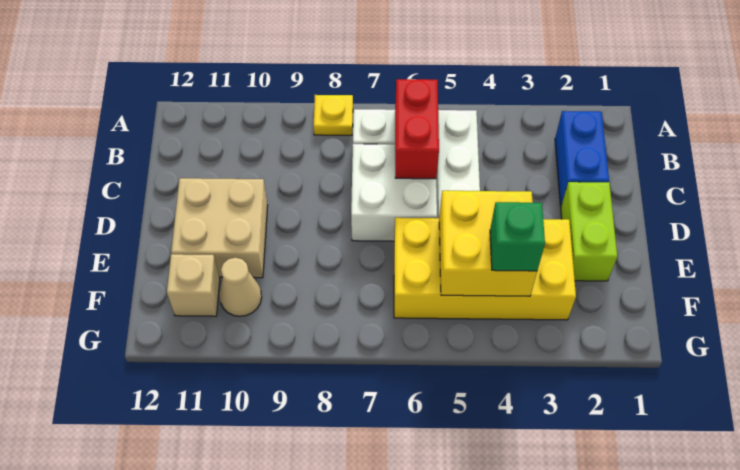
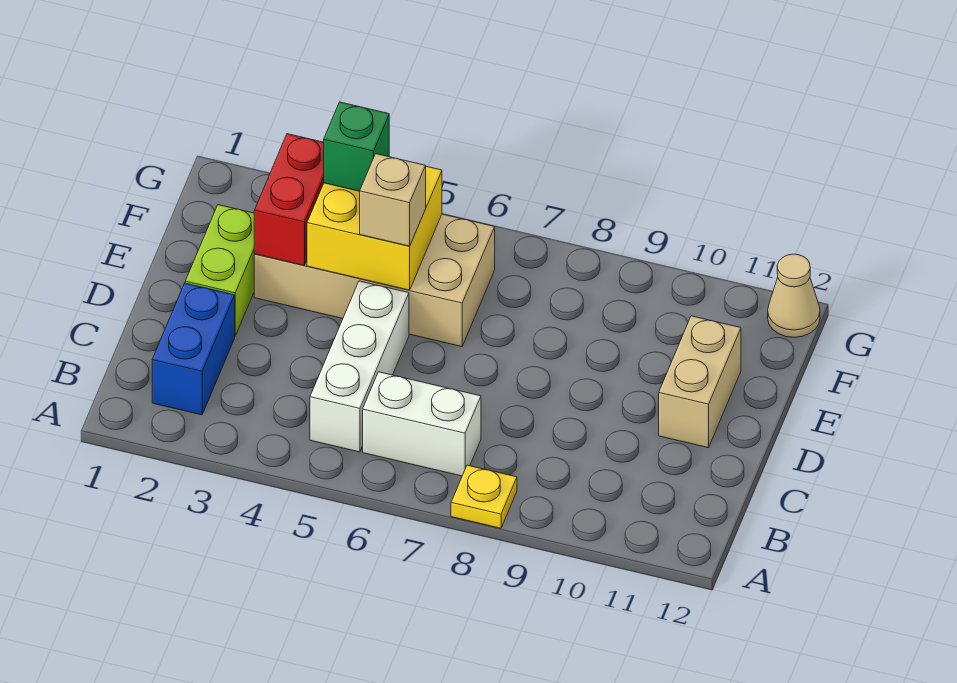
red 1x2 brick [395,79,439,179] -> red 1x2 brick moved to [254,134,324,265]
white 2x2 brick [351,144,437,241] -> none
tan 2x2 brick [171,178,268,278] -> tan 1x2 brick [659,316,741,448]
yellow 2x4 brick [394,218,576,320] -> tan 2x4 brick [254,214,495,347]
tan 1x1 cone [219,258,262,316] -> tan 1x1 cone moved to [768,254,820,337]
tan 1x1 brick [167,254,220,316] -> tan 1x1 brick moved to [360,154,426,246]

━━━━━━━━━━

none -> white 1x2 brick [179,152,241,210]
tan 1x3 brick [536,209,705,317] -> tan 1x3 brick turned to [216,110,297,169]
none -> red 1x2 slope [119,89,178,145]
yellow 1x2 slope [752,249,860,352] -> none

━━━━━━━━━━

# EXERCISE DIRECTIONS
Tell how many lines of the data above hold the string "moved". Give only the number.

# RESPONSE TO THE TASK
3